== Task brief ==
Below are the records; they must be reproduced verbatim.

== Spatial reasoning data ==
· · ·
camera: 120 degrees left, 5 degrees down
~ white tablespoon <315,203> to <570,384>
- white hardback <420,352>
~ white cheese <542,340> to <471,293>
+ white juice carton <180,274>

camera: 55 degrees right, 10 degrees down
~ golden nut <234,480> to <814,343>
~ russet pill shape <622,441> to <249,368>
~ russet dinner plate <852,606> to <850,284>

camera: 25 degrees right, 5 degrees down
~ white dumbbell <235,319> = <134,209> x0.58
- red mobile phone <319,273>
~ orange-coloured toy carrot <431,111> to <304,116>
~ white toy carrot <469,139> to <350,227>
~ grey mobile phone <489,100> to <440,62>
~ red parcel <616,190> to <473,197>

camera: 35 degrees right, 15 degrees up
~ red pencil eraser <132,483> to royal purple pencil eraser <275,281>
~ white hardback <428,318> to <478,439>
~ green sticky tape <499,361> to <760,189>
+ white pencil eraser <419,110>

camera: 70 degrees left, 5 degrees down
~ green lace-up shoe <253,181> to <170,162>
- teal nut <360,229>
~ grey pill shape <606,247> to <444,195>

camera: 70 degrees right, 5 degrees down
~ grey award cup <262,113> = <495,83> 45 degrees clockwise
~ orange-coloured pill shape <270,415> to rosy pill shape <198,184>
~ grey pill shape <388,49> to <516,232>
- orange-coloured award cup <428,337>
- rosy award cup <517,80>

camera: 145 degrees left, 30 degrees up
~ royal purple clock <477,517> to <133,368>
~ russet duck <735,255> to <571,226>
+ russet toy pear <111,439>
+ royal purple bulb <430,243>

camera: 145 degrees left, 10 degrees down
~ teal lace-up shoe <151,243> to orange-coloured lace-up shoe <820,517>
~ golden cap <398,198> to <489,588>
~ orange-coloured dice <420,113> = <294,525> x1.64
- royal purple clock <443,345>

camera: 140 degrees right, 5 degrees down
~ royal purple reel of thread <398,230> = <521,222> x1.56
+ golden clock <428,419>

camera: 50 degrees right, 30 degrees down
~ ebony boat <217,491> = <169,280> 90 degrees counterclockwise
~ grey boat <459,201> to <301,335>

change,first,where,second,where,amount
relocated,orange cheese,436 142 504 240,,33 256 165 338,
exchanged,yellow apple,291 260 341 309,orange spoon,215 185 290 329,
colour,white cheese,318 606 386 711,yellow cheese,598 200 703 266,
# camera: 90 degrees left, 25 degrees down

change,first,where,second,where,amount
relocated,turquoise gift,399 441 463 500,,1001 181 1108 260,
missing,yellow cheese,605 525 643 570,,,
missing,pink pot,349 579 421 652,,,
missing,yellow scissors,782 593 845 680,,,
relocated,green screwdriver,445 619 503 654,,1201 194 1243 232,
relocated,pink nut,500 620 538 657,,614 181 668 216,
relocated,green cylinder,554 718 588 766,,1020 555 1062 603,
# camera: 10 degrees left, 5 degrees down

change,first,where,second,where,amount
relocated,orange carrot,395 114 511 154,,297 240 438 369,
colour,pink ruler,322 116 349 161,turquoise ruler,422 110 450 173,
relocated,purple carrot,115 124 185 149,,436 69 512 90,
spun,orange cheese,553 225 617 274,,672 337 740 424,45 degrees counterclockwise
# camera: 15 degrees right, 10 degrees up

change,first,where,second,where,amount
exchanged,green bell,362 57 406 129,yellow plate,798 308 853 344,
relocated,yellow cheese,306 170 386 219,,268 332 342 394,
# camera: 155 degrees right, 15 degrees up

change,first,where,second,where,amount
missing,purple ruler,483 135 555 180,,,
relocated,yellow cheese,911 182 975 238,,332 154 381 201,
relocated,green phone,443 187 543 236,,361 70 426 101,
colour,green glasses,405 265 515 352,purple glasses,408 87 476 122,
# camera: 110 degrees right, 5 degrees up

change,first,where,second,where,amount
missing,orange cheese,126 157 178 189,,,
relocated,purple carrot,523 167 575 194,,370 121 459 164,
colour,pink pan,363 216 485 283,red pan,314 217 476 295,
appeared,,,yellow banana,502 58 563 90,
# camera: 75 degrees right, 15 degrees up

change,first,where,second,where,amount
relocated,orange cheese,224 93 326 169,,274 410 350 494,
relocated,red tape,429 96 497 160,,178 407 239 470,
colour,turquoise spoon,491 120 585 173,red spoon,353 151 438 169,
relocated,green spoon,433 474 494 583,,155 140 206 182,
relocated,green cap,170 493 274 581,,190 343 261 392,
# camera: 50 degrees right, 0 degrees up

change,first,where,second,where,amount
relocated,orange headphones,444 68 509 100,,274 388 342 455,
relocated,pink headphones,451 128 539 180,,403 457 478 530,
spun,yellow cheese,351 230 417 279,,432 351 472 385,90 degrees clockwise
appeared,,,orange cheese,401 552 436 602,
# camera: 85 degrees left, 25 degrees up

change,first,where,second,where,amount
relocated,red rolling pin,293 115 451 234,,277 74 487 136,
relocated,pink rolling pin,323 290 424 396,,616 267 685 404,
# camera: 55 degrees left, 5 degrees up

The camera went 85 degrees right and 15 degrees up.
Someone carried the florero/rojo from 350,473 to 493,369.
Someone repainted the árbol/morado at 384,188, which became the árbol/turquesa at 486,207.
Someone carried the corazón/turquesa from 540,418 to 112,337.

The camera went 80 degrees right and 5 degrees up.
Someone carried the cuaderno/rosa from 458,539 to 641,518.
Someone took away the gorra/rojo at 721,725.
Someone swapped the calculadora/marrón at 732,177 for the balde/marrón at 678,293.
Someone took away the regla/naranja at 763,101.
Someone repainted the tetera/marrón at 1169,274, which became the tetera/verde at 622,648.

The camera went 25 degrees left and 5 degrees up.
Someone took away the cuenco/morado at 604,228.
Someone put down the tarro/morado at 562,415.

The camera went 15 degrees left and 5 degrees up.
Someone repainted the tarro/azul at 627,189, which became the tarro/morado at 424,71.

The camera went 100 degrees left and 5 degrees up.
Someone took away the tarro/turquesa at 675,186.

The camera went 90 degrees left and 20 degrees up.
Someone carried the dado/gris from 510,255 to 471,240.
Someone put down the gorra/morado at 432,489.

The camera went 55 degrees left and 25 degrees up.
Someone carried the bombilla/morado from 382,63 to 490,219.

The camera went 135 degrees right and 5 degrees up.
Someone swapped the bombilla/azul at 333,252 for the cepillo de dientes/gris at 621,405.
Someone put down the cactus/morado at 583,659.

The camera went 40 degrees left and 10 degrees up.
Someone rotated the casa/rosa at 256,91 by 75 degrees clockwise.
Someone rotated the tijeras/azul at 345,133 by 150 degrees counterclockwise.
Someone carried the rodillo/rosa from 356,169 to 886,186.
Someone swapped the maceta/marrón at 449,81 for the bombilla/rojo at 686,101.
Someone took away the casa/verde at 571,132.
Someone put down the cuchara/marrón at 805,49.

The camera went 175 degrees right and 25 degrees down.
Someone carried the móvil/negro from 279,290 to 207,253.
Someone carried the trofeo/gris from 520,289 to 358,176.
· · ·
== Response to this exercise ==
camera: 120 degrees left, 5 degrees down
~ white tablespoon <315,203> to <570,384>
- white hardback <420,352>
~ white cheese <542,340> to <471,293>
+ white juice carton <180,274>

camera: 55 degrees right, 10 degrees down
~ golden nut <234,480> to <814,343>
~ russet pill shape <622,441> to <249,368>
~ russet dinner plate <852,606> to <850,284>

camera: 25 degrees right, 5 degrees down
~ white dumbbell <235,319> = <134,209> x0.58
- red mobile phone <319,273>
~ orange-coloured toy carrot <431,111> to <304,116>
~ white toy carrot <469,139> to <350,227>
~ grey mobile phone <489,100> to <440,62>
~ red parcel <616,190> to <473,197>

camera: 35 degrees right, 15 degrees up
~ red pencil eraser <132,483> to royal purple pencil eraser <275,281>
~ white hardback <428,318> to <478,439>
~ green sticky tape <499,361> to <760,189>
+ white pencil eraser <419,110>

camera: 70 degrees left, 5 degrees down
~ green lace-up shoe <253,181> to <170,162>
- teal nut <360,229>
~ grey pill shape <606,247> to <444,195>

camera: 70 degrees right, 5 degrees down
~ grey award cup <262,113> = <495,83> 45 degrees clockwise
~ orange-coloured pill shape <270,415> to rosy pill shape <198,184>
~ grey pill shape <388,49> to <516,232>
- orange-coloured award cup <428,337>
- rosy award cup <517,80>

camera: 145 degrees left, 30 degrees up
~ royal purple clock <477,517> to <133,368>
~ russet duck <735,255> to <571,226>
+ russet toy pear <111,439>
+ royal purple bulb <430,243>

camera: 145 degrees left, 10 degrees down
~ teal lace-up shoe <151,243> to orange-coloured lace-up shoe <820,517>
~ golden cap <398,198> to <489,588>
~ orange-coloured dice <420,113> = <294,525> x1.64
- royal purple clock <443,345>

camera: 140 degrees right, 5 degrees down
~ royal purple reel of thread <398,230> = <521,222> x1.56
+ golden clock <428,419>

camera: 50 degrees right, 30 degrees down
~ ebony boat <217,491> = <169,280> 90 degrees counterclockwise
~ grey boat <459,201> to <301,335>

change,first,where,second,where,amount
relocated,orange cheese,436 142 504 240,,33 256 165 338,
exchanged,yellow apple,291 260 341 309,orange spoon,215 185 290 329,
colour,white cheese,318 606 386 711,yellow cheese,598 200 703 266,
# camera: 90 degrees left, 25 degrees down

change,first,where,second,where,amount
relocated,turquoise gift,399 441 463 500,,1001 181 1108 260,
missing,yellow cheese,605 525 643 570,,,
missing,pink pot,349 579 421 652,,,
missing,yellow scissors,782 593 845 680,,,
relocated,green screwdriver,445 619 503 654,,1201 194 1243 232,
relocated,pink nut,500 620 538 657,,614 181 668 216,
relocated,green cylinder,554 718 588 766,,1020 555 1062 603,
# camera: 10 degrees left, 5 degrees down

change,first,where,second,where,amount
relocated,orange carrot,395 114 511 154,,297 240 438 369,
colour,pink ruler,322 116 349 161,turquoise ruler,422 110 450 173,
relocated,purple carrot,115 124 185 149,,436 69 512 90,
spun,orange cheese,553 225 617 274,,672 337 740 424,45 degrees counterclockwise
# camera: 15 degrees right, 10 degrees up

change,first,where,second,where,amount
exchanged,green bell,362 57 406 129,yellow plate,798 308 853 344,
relocated,yellow cheese,306 170 386 219,,268 332 342 394,
# camera: 155 degrees right, 15 degrees up

change,first,where,second,where,amount
missing,purple ruler,483 135 555 180,,,
relocated,yellow cheese,911 182 975 238,,332 154 381 201,
relocated,green phone,443 187 543 236,,361 70 426 101,
colour,green glasses,405 265 515 352,purple glasses,408 87 476 122,
# camera: 110 degrees right, 5 degrees up

change,first,where,second,where,amount
missing,orange cheese,126 157 178 189,,,
relocated,purple carrot,523 167 575 194,,370 121 459 164,
colour,pink pan,363 216 485 283,red pan,314 217 476 295,
appeared,,,yellow banana,502 58 563 90,
# camera: 75 degrees right, 15 degrees up

change,first,where,second,where,amount
relocated,orange cheese,224 93 326 169,,274 410 350 494,
relocated,red tape,429 96 497 160,,178 407 239 470,
colour,turquoise spoon,491 120 585 173,red spoon,353 151 438 169,
relocated,green spoon,433 474 494 583,,155 140 206 182,
relocated,green cap,170 493 274 581,,190 343 261 392,
# camera: 50 degrees right, 0 degrees up

change,first,where,second,where,amount
relocated,orange headphones,444 68 509 100,,274 388 342 455,
relocated,pink headphones,451 128 539 180,,403 457 478 530,
spun,yellow cheese,351 230 417 279,,432 351 472 385,90 degrees clockwise
appeared,,,orange cheese,401 552 436 602,
# camera: 85 degrees left, 25 degrees up

change,first,where,second,where,amount
relocated,red rolling pin,293 115 451 234,,277 74 487 136,
relocated,pink rolling pin,323 290 424 396,,616 267 685 404,
# camera: 55 degrees left, 5 degrees up

The camera went 85 degrees right and 15 degrees up.
Someone carried the florero/rojo from 350,473 to 493,369.
Someone repainted the árbol/morado at 384,188, which became the árbol/turquesa at 486,207.
Someone carried the corazón/turquesa from 540,418 to 112,337.

The camera went 80 degrees right and 5 degrees up.
Someone carried the cuaderno/rosa from 458,539 to 641,518.
Someone took away the gorra/rojo at 721,725.
Someone swapped the calculadora/marrón at 732,177 for the balde/marrón at 678,293.
Someone took away the regla/naranja at 763,101.
Someone repainted the tetera/marrón at 1169,274, which became the tetera/verde at 622,648.

The camera went 25 degrees left and 5 degrees up.
Someone took away the cuenco/morado at 604,228.
Someone put down the tarro/morado at 562,415.

The camera went 15 degrees left and 5 degrees up.
Someone repainted the tarro/azul at 627,189, which became the tarro/morado at 424,71.

The camera went 100 degrees left and 5 degrees up.
Someone took away the tarro/turquesa at 675,186.

The camera went 90 degrees left and 20 degrees up.
Someone carried the dado/gris from 510,255 to 471,240.
Someone put down the gorra/morado at 432,489.

The camera went 55 degrees left and 25 degrees up.
Someone carried the bombilla/morado from 382,63 to 490,219.

The camera went 135 degrees right and 5 degrees up.
Someone swapped the bombilla/azul at 333,252 for the cepillo de dientes/gris at 621,405.
Someone put down the cactus/morado at 583,659.

The camera went 40 degrees left and 10 degrees up.
Someone rotated the casa/rosa at 256,91 by 75 degrees clockwise.
Someone rotated the tijeras/azul at 345,133 by 150 degrees counterclockwise.
Someone carried the rodillo/rosa from 356,169 to 886,186.
Someone swapped the maceta/marrón at 449,81 for the bombilla/rojo at 686,101.
Someone took away the casa/verde at 571,132.
Someone put down the cuchara/marrón at 805,49.

The camera went 175 degrees right and 25 degrees down.
Someone carried the móvil/negro from 279,290 to 207,253.
Someone carried the trofeo/gris from 520,289 to 358,176.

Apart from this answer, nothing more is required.